Scene edit records:
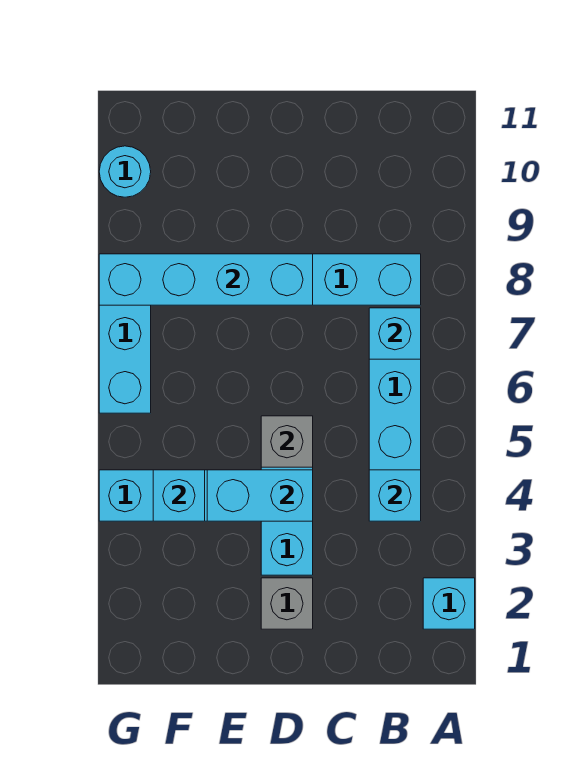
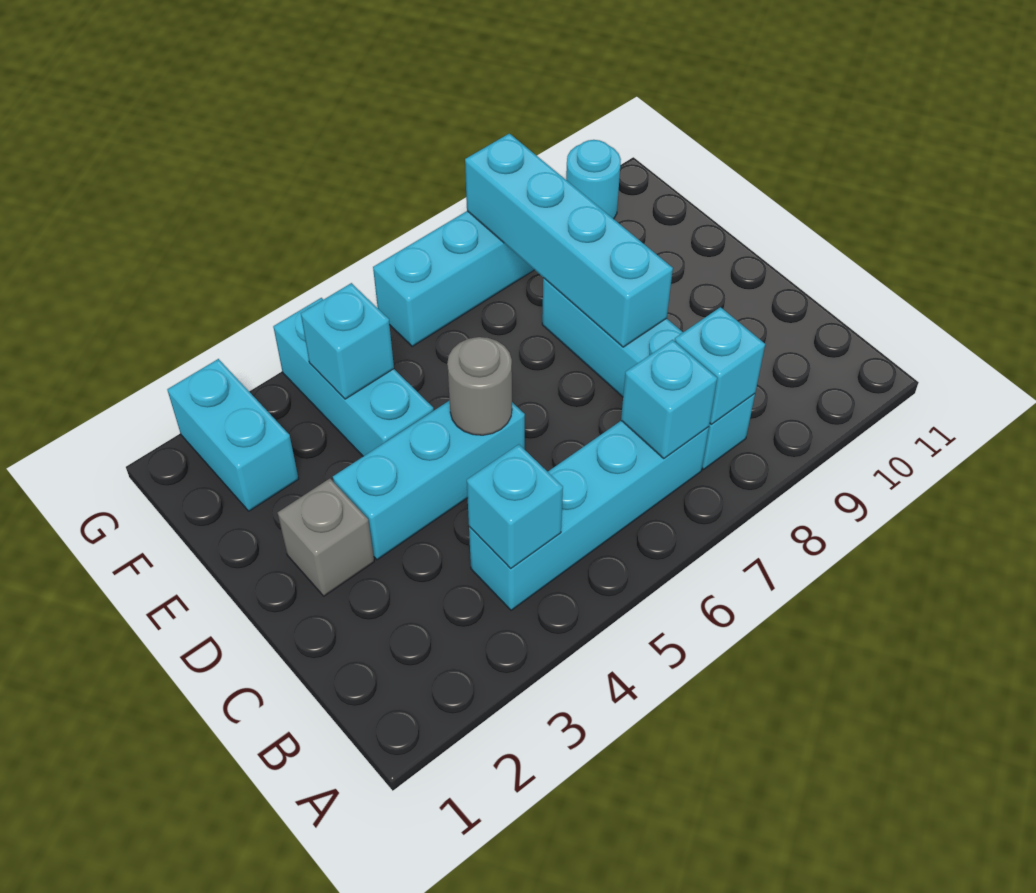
cyan brick A2 level 1 -> cyan brick B8 level 2
cyan brick D4:E4 level 2 -> cyan brick F2:G2 level 1
grey brick D5 level 2 -> grey round brick D5 level 2

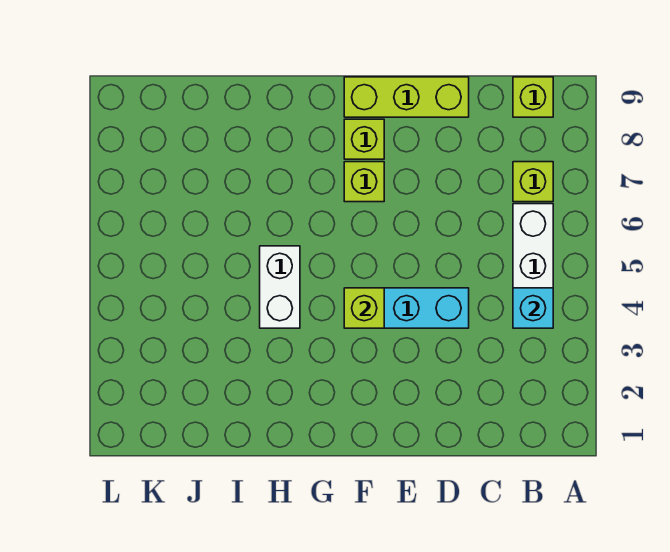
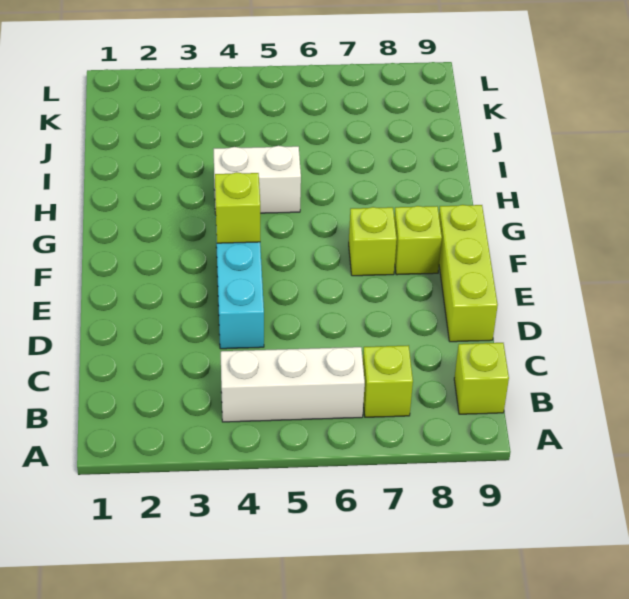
cyan brick B4 level 2 -> none

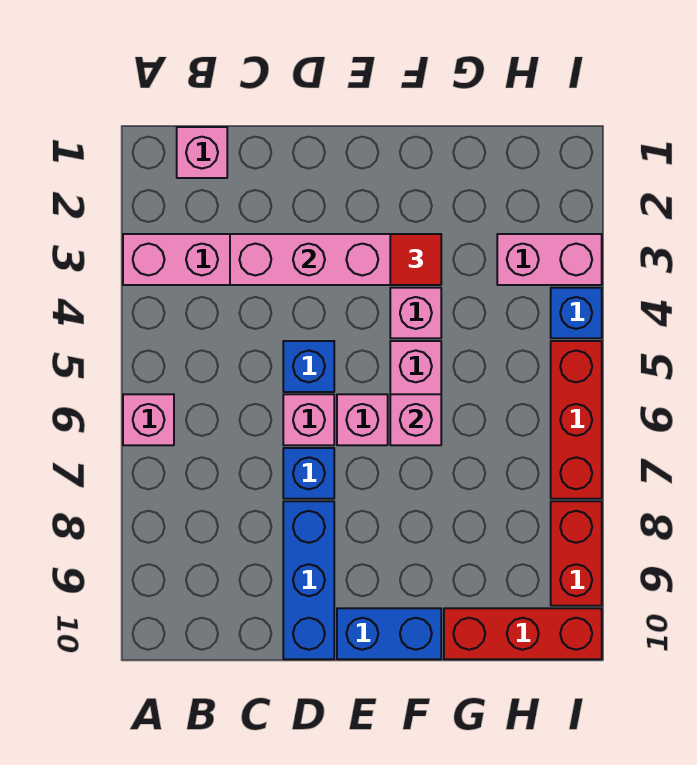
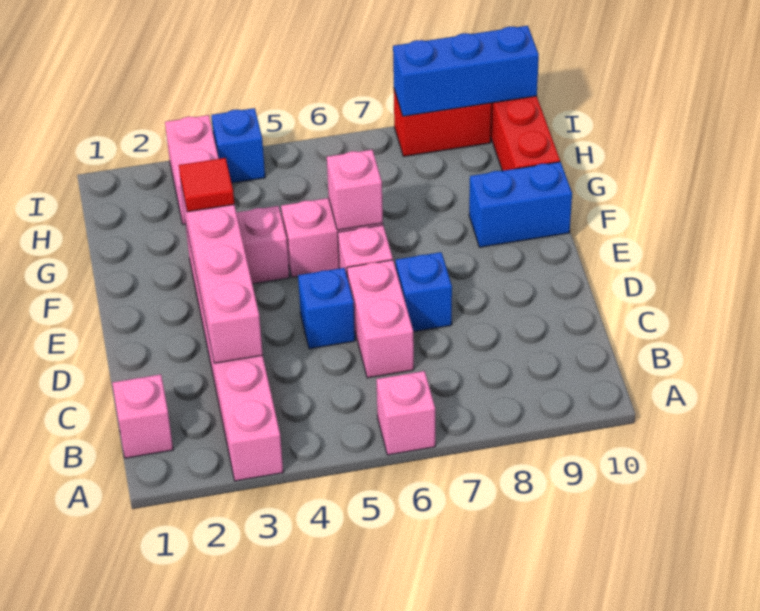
pink brick D6 level 1 -> pink brick C6:D6 level 1
blue brick D8:D10 level 1 -> blue brick I8:I10 level 2
blue brick E10:F10 level 1 -> blue brick F9:F10 level 1
red brick I5:I7 level 1 -> none

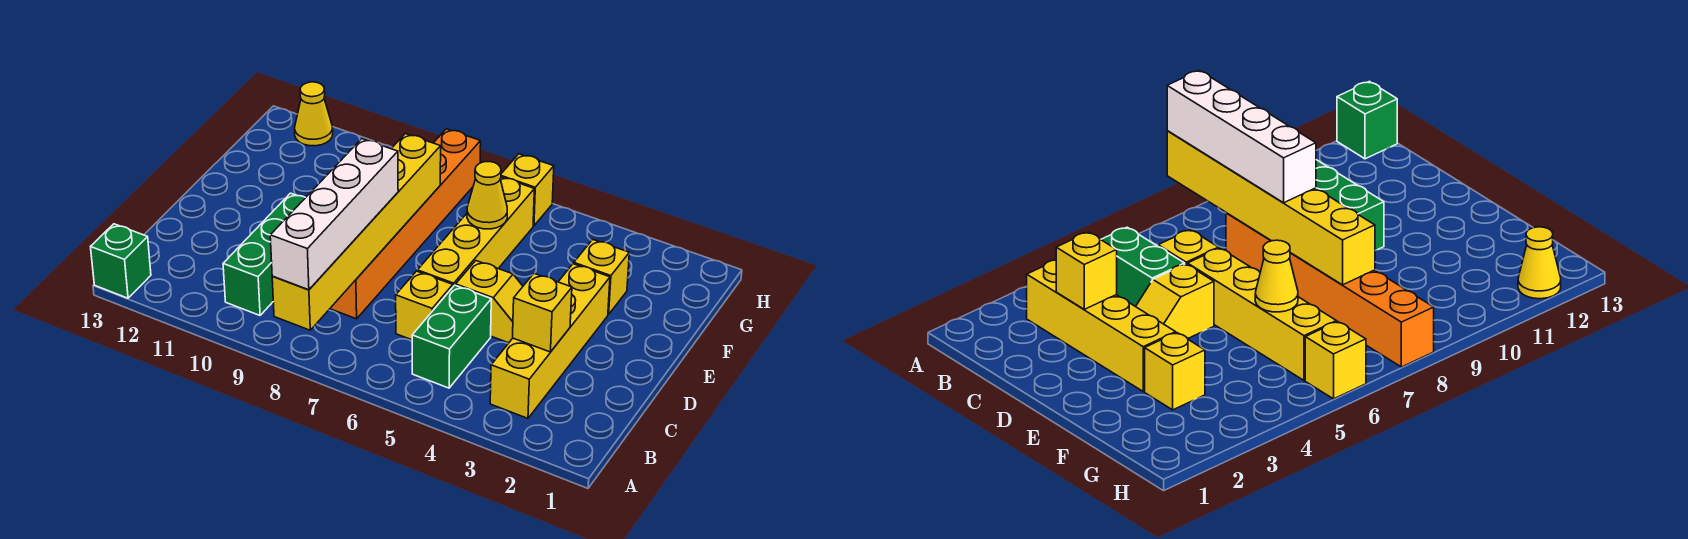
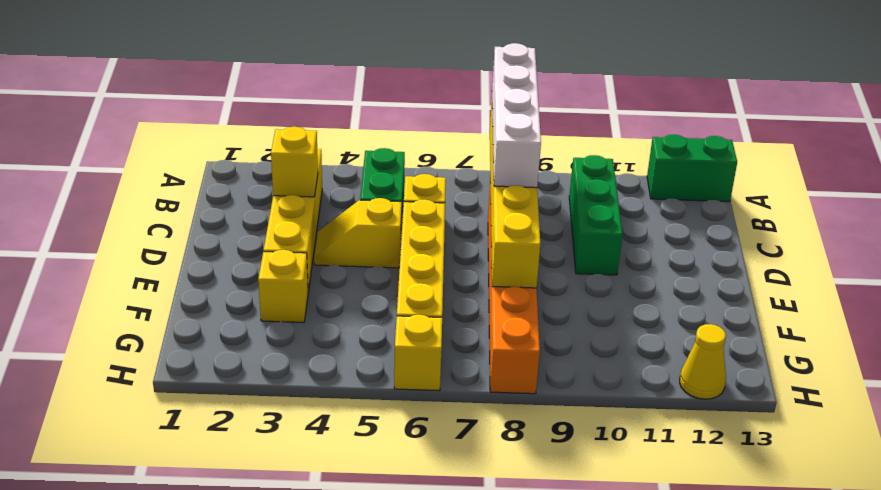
green brick A13 level 1 -> green brick A12:A13 level 1
yellow cone F6 level 2 -> none

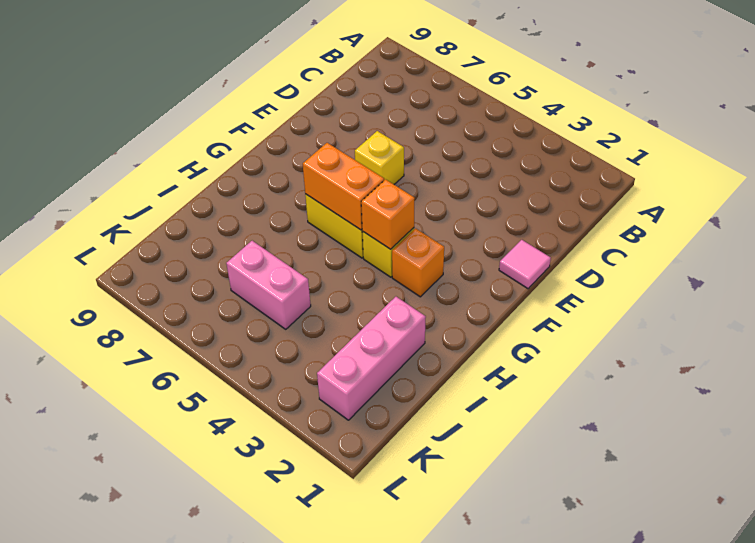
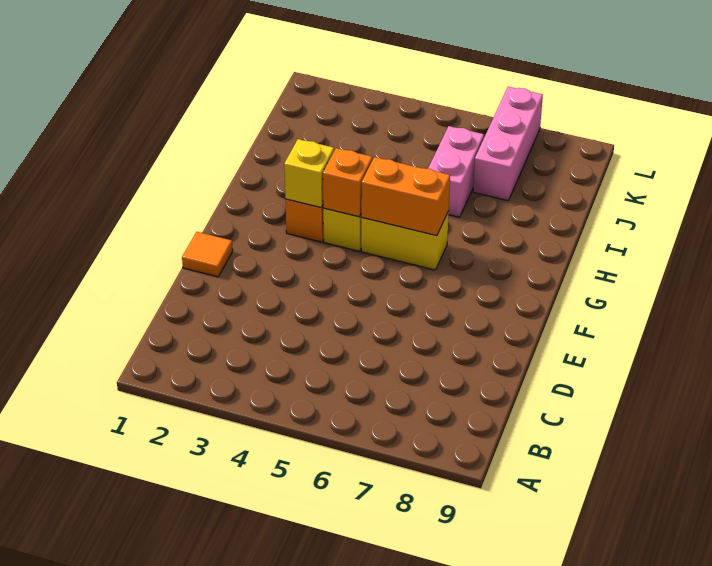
pink tile E1 level 1 -> orange tile E1 level 1
yellow brick E6 level 1 -> yellow brick G3 level 2
pink brick I2:K2 level 1 -> pink brick J7:L7 level 1
pink brick J5:J6 level 1 -> pink brick I6:J6 level 1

## EXERCISE AIM
Extract precisely the lines beginning at the line containing "blue brick D8:D10" and ending at the last line of the entries above, exactly as written and with no pictures.

## YOUR RESPONSE
blue brick D8:D10 level 1 -> blue brick I8:I10 level 2
blue brick E10:F10 level 1 -> blue brick F9:F10 level 1
red brick I5:I7 level 1 -> none

green brick A13 level 1 -> green brick A12:A13 level 1
yellow cone F6 level 2 -> none

pink tile E1 level 1 -> orange tile E1 level 1
yellow brick E6 level 1 -> yellow brick G3 level 2
pink brick I2:K2 level 1 -> pink brick J7:L7 level 1
pink brick J5:J6 level 1 -> pink brick I6:J6 level 1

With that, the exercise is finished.